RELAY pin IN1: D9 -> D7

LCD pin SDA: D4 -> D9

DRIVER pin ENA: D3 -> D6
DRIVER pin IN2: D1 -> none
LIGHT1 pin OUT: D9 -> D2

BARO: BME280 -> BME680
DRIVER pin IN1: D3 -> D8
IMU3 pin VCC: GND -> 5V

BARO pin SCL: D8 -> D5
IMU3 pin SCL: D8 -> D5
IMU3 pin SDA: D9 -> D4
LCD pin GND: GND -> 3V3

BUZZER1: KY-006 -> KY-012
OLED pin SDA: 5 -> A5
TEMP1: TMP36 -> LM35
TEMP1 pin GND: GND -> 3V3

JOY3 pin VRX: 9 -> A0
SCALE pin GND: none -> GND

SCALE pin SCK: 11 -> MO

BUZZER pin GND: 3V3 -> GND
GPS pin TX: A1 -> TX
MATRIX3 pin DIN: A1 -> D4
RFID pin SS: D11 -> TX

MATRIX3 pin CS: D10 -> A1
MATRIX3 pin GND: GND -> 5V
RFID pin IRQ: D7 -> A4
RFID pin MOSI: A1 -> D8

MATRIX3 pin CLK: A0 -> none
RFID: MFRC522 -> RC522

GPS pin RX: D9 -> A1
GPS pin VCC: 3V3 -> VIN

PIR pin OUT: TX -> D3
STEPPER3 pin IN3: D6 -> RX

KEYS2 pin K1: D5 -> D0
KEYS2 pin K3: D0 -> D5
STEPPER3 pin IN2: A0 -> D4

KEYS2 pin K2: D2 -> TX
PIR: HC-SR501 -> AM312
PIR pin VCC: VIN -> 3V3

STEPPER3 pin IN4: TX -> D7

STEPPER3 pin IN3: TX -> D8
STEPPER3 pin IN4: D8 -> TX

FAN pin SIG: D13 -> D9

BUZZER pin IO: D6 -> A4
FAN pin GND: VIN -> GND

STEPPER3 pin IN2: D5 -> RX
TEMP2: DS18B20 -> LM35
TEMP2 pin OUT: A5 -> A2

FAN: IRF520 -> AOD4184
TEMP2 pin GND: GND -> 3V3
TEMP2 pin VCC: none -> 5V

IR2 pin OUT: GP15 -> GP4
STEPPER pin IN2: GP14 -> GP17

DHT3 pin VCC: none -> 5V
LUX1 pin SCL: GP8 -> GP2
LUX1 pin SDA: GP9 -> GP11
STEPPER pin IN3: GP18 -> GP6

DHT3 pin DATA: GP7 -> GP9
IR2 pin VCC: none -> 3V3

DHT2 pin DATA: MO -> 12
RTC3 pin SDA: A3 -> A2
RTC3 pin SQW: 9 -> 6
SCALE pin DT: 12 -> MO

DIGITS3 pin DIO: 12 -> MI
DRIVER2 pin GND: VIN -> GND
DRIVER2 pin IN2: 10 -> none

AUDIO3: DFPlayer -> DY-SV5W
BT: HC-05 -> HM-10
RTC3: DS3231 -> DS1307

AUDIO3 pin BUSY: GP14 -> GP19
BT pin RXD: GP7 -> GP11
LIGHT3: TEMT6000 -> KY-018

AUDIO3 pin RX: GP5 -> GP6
****
=== What you are asked to do ===
Please copy the material exactly, line for line.

=== Output ===
RELAY pin IN1: D9 -> D7

LCD pin SDA: D4 -> D9

DRIVER pin ENA: D3 -> D6
DRIVER pin IN2: D1 -> none
LIGHT1 pin OUT: D9 -> D2

BARO: BME280 -> BME680
DRIVER pin IN1: D3 -> D8
IMU3 pin VCC: GND -> 5V

BARO pin SCL: D8 -> D5
IMU3 pin SCL: D8 -> D5
IMU3 pin SDA: D9 -> D4
LCD pin GND: GND -> 3V3

BUZZER1: KY-006 -> KY-012
OLED pin SDA: 5 -> A5
TEMP1: TMP36 -> LM35
TEMP1 pin GND: GND -> 3V3

JOY3 pin VRX: 9 -> A0
SCALE pin GND: none -> GND

SCALE pin SCK: 11 -> MO

BUZZER pin GND: 3V3 -> GND
GPS pin TX: A1 -> TX
MATRIX3 pin DIN: A1 -> D4
RFID pin SS: D11 -> TX

MATRIX3 pin CS: D10 -> A1
MATRIX3 pin GND: GND -> 5V
RFID pin IRQ: D7 -> A4
RFID pin MOSI: A1 -> D8

MATRIX3 pin CLK: A0 -> none
RFID: MFRC522 -> RC522

GPS pin RX: D9 -> A1
GPS pin VCC: 3V3 -> VIN

PIR pin OUT: TX -> D3
STEPPER3 pin IN3: D6 -> RX

KEYS2 pin K1: D5 -> D0
KEYS2 pin K3: D0 -> D5
STEPPER3 pin IN2: A0 -> D4

KEYS2 pin K2: D2 -> TX
PIR: HC-SR501 -> AM312
PIR pin VCC: VIN -> 3V3

STEPPER3 pin IN4: TX -> D7

STEPPER3 pin IN3: TX -> D8
STEPPER3 pin IN4: D8 -> TX

FAN pin SIG: D13 -> D9

BUZZER pin IO: D6 -> A4
FAN pin GND: VIN -> GND

STEPPER3 pin IN2: D5 -> RX
TEMP2: DS18B20 -> LM35
TEMP2 pin OUT: A5 -> A2

FAN: IRF520 -> AOD4184
TEMP2 pin GND: GND -> 3V3
TEMP2 pin VCC: none -> 5V

IR2 pin OUT: GP15 -> GP4
STEPPER pin IN2: GP14 -> GP17

DHT3 pin VCC: none -> 5V
LUX1 pin SCL: GP8 -> GP2
LUX1 pin SDA: GP9 -> GP11
STEPPER pin IN3: GP18 -> GP6

DHT3 pin DATA: GP7 -> GP9
IR2 pin VCC: none -> 3V3

DHT2 pin DATA: MO -> 12
RTC3 pin SDA: A3 -> A2
RTC3 pin SQW: 9 -> 6
SCALE pin DT: 12 -> MO

DIGITS3 pin DIO: 12 -> MI
DRIVER2 pin GND: VIN -> GND
DRIVER2 pin IN2: 10 -> none

AUDIO3: DFPlayer -> DY-SV5W
BT: HC-05 -> HM-10
RTC3: DS3231 -> DS1307

AUDIO3 pin BUSY: GP14 -> GP19
BT pin RXD: GP7 -> GP11
LIGHT3: TEMT6000 -> KY-018

AUDIO3 pin RX: GP5 -> GP6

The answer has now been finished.